PROBLEM REQUIREMENTS -
Print the entries below in their entirety, exactly as they are written.

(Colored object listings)
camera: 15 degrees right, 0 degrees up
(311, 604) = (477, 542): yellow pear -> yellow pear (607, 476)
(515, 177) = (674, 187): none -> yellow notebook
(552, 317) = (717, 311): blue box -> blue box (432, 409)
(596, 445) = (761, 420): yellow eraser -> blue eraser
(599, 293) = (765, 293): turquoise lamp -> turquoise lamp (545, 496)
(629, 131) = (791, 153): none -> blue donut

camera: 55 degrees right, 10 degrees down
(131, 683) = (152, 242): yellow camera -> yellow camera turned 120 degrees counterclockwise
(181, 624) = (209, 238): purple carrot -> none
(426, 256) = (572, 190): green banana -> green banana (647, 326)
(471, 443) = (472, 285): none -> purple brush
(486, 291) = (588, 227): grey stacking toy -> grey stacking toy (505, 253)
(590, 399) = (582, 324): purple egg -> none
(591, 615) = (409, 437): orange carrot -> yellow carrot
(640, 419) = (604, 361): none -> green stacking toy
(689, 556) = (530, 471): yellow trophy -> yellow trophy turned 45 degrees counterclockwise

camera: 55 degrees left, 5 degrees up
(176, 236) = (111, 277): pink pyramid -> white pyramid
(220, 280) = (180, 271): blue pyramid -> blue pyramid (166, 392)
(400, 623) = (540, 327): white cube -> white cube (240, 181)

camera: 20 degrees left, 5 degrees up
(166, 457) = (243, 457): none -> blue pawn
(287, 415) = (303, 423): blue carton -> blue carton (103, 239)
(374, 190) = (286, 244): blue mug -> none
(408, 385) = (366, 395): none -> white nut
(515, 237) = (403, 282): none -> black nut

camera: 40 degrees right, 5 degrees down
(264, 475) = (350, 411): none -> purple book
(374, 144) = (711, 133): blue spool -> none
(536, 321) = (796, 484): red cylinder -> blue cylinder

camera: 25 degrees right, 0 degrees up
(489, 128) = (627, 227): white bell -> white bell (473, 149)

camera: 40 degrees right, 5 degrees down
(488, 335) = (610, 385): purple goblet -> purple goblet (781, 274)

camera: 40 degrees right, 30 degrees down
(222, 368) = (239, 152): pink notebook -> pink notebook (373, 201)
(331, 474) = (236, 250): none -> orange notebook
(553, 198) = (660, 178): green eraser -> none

FINAL ANSWER -
camera: 15 degrees right, 0 degrees up
(311, 604) = (477, 542): yellow pear -> yellow pear (607, 476)
(515, 177) = (674, 187): none -> yellow notebook
(552, 317) = (717, 311): blue box -> blue box (432, 409)
(596, 445) = (761, 420): yellow eraser -> blue eraser
(599, 293) = (765, 293): turquoise lamp -> turquoise lamp (545, 496)
(629, 131) = (791, 153): none -> blue donut

camera: 55 degrees right, 10 degrees down
(131, 683) = (152, 242): yellow camera -> yellow camera turned 120 degrees counterclockwise
(181, 624) = (209, 238): purple carrot -> none
(426, 256) = (572, 190): green banana -> green banana (647, 326)
(471, 443) = (472, 285): none -> purple brush
(486, 291) = (588, 227): grey stacking toy -> grey stacking toy (505, 253)
(590, 399) = (582, 324): purple egg -> none
(591, 615) = (409, 437): orange carrot -> yellow carrot
(640, 419) = (604, 361): none -> green stacking toy
(689, 556) = (530, 471): yellow trophy -> yellow trophy turned 45 degrees counterclockwise

camera: 55 degrees left, 5 degrees up
(176, 236) = (111, 277): pink pyramid -> white pyramid
(220, 280) = (180, 271): blue pyramid -> blue pyramid (166, 392)
(400, 623) = (540, 327): white cube -> white cube (240, 181)

camera: 20 degrees left, 5 degrees up
(166, 457) = (243, 457): none -> blue pawn
(287, 415) = (303, 423): blue carton -> blue carton (103, 239)
(374, 190) = (286, 244): blue mug -> none
(408, 385) = (366, 395): none -> white nut
(515, 237) = (403, 282): none -> black nut

camera: 40 degrees right, 5 degrees down
(264, 475) = (350, 411): none -> purple book
(374, 144) = (711, 133): blue spool -> none
(536, 321) = (796, 484): red cylinder -> blue cylinder

camera: 25 degrees right, 0 degrees up
(489, 128) = (627, 227): white bell -> white bell (473, 149)

camera: 40 degrees right, 5 degrees down
(488, 335) = (610, 385): purple goblet -> purple goblet (781, 274)

camera: 40 degrees right, 30 degrees down
(222, 368) = (239, 152): pink notebook -> pink notebook (373, 201)
(331, 474) = (236, 250): none -> orange notebook
(553, 198) = (660, 178): green eraser -> none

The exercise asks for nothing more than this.